▶ _EXERCISE DIRECTIONS_: Take every line of the material below that includes the string "plus" and copy it out.

▶ _INPUT_:
========
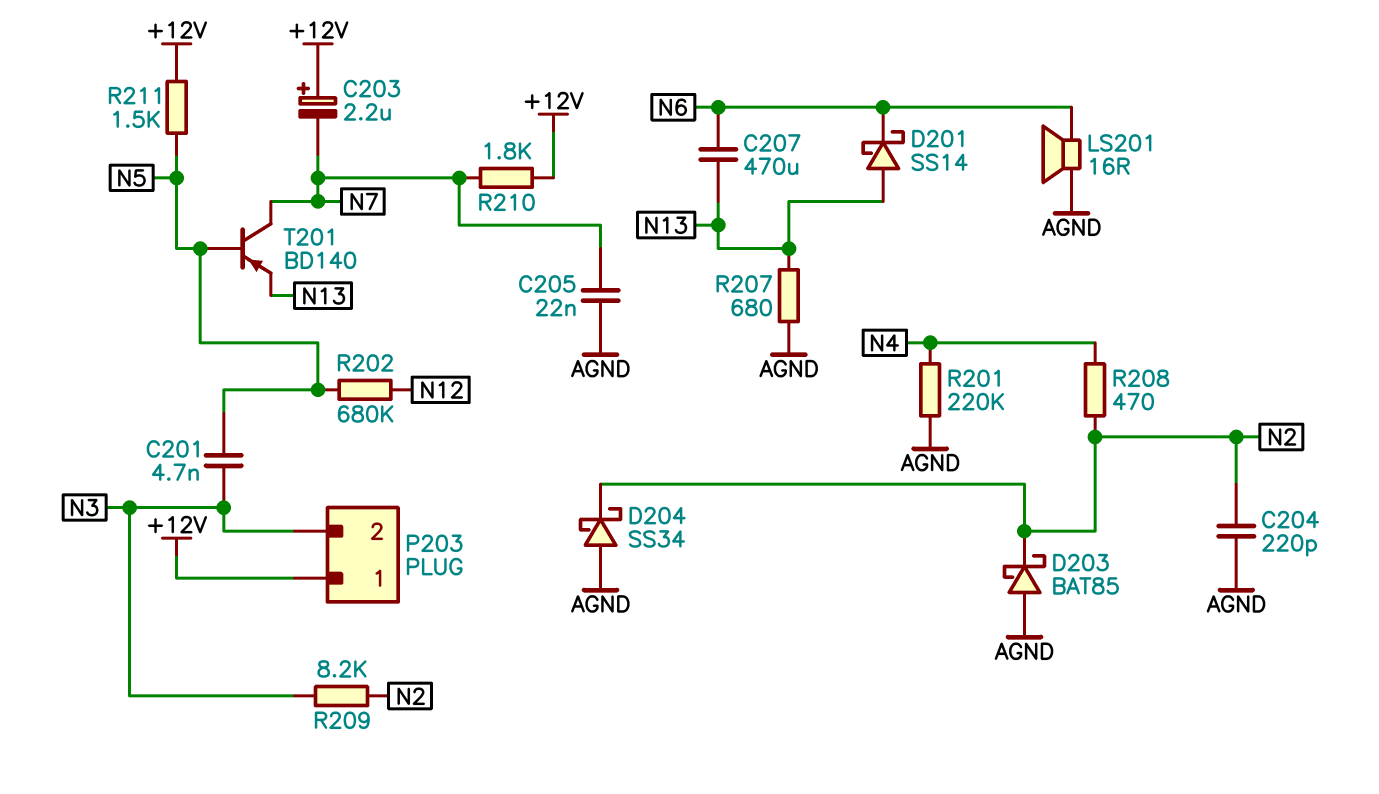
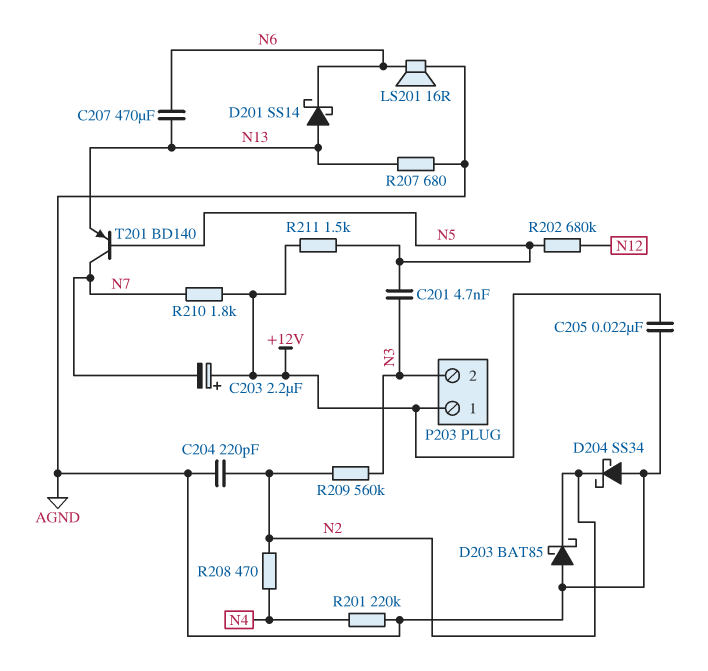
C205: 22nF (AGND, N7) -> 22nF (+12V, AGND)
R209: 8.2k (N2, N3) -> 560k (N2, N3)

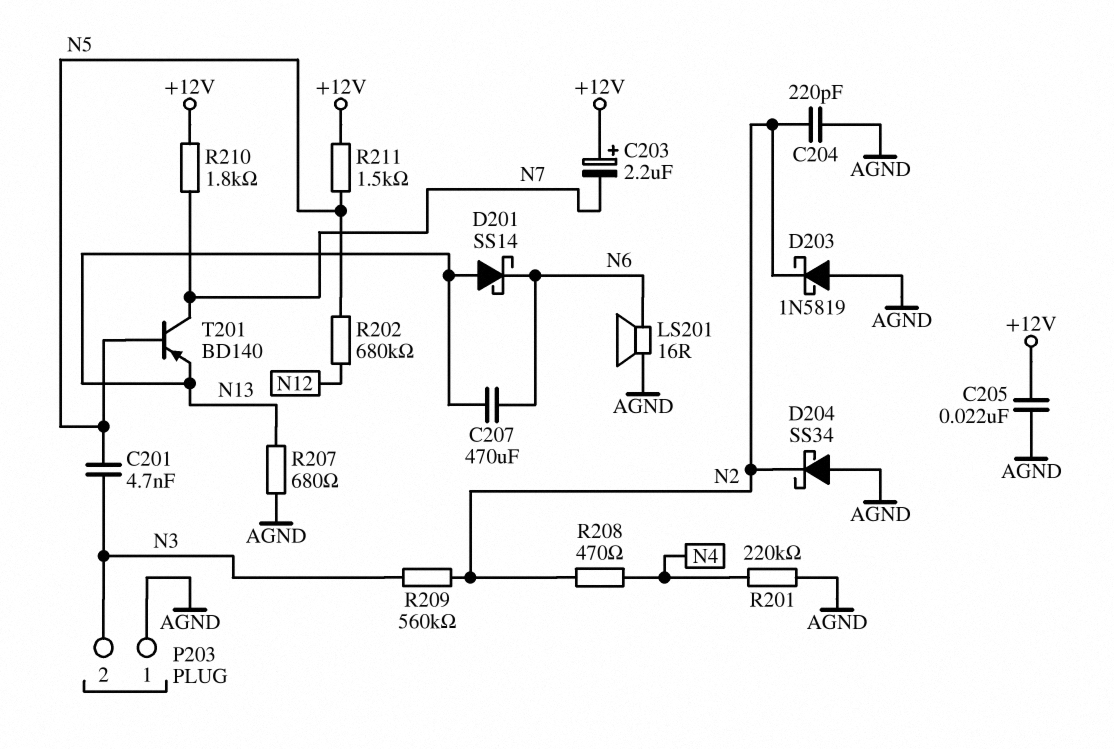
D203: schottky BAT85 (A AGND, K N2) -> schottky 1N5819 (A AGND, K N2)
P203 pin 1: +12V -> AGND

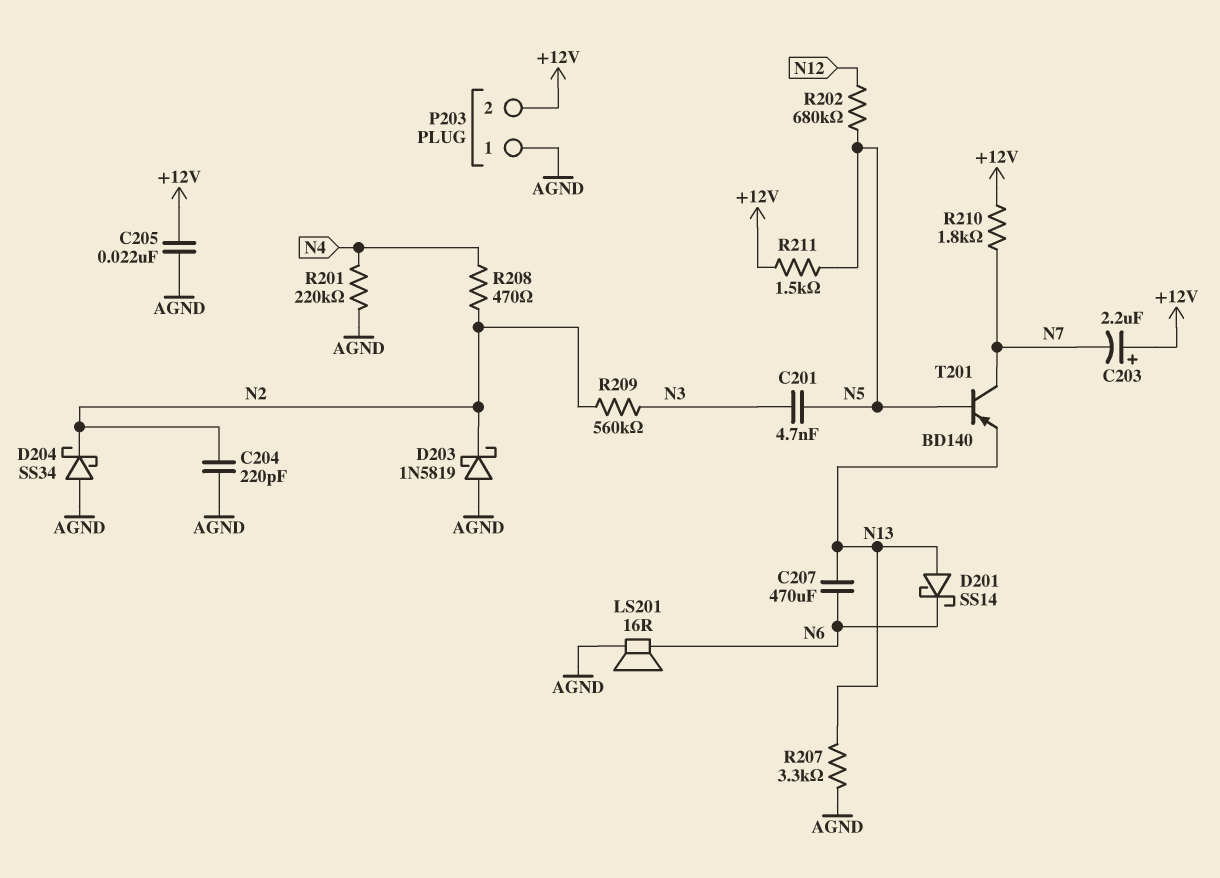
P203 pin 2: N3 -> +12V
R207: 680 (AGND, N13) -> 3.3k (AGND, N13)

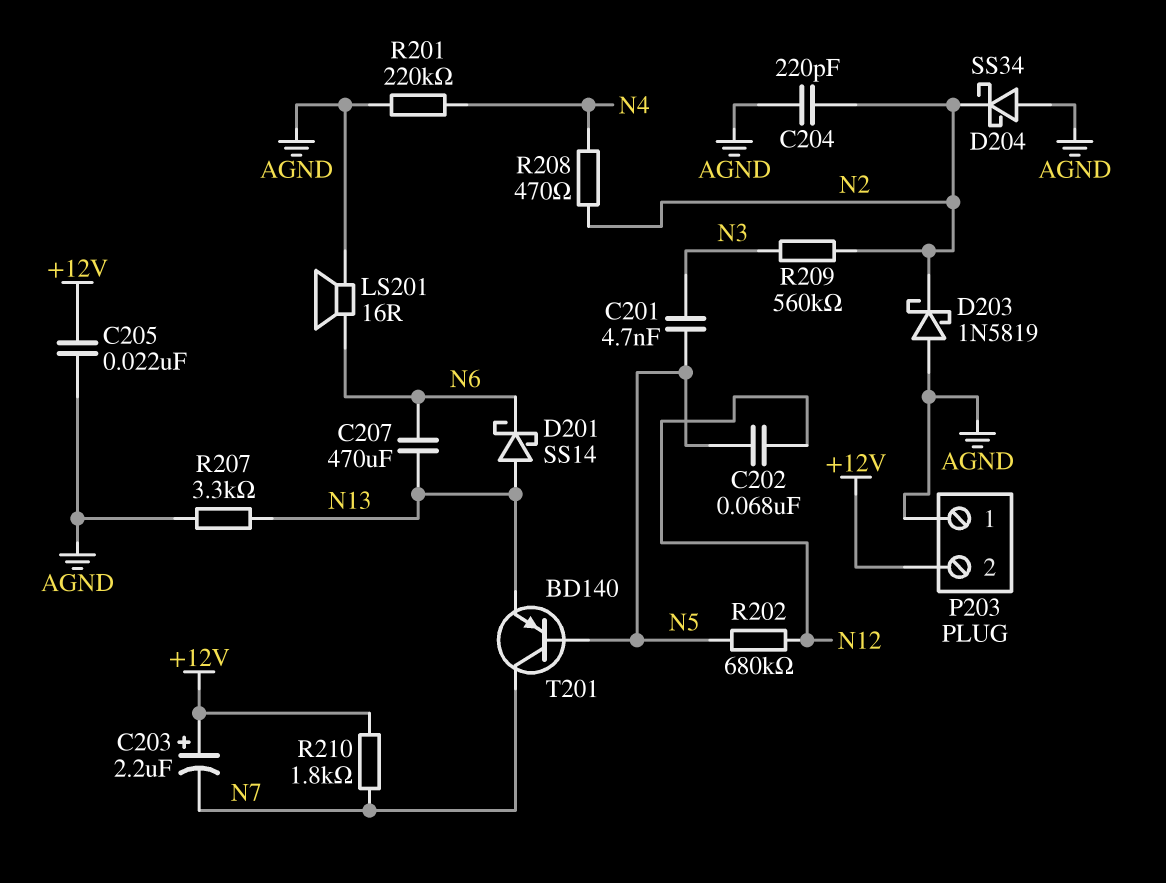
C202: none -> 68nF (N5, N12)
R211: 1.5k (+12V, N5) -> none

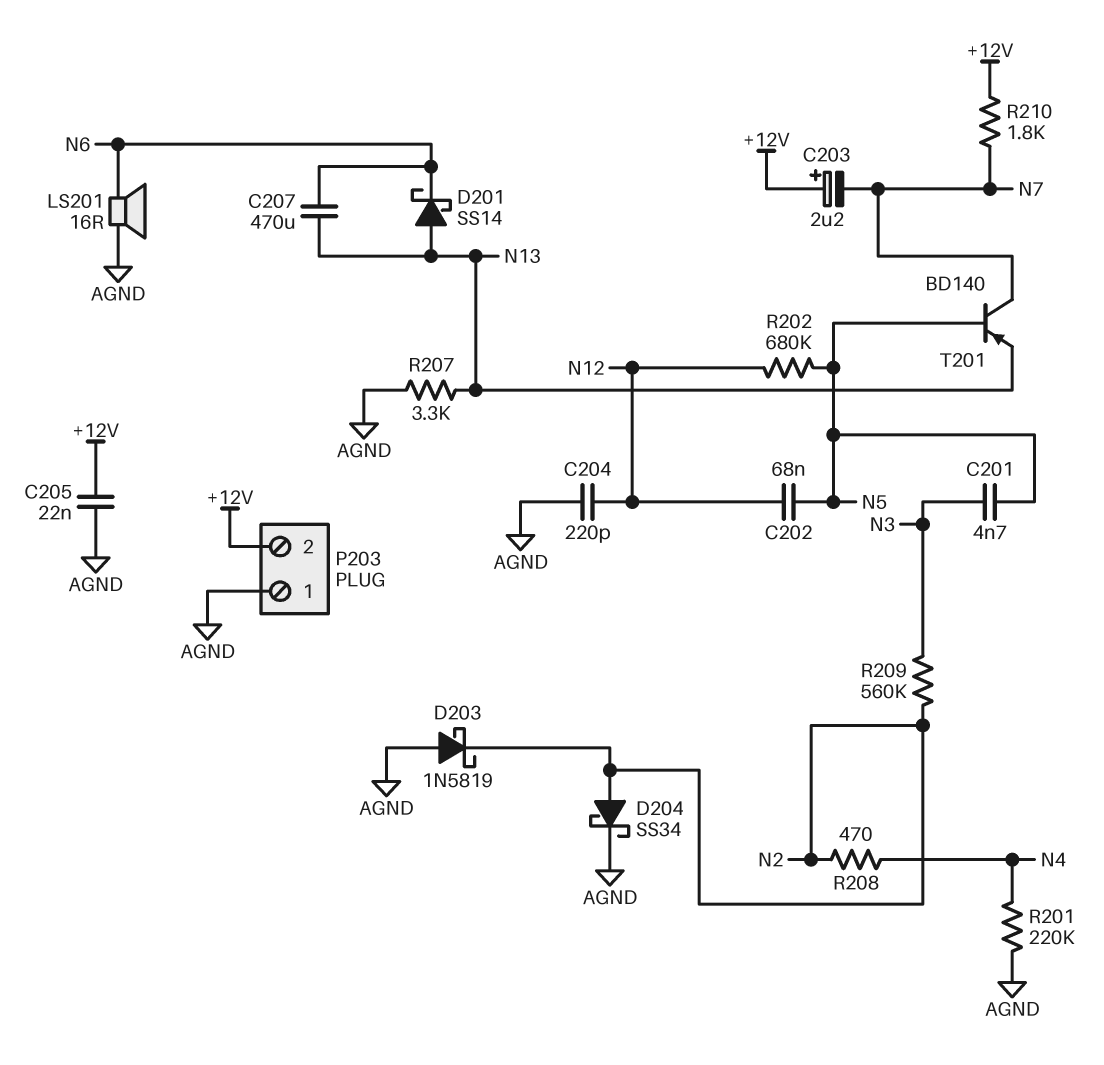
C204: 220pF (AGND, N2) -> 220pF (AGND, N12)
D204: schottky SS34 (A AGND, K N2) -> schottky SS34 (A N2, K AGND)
========
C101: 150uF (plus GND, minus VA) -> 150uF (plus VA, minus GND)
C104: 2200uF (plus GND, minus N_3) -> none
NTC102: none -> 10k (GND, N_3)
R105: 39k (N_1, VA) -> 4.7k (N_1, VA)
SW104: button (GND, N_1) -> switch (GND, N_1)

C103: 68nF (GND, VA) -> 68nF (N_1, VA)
========
▶ _YOUR SOLUTION_:
C101: 150uF (plus GND, minus VA) -> 150uF (plus VA, minus GND)
C104: 2200uF (plus GND, minus N_3) -> none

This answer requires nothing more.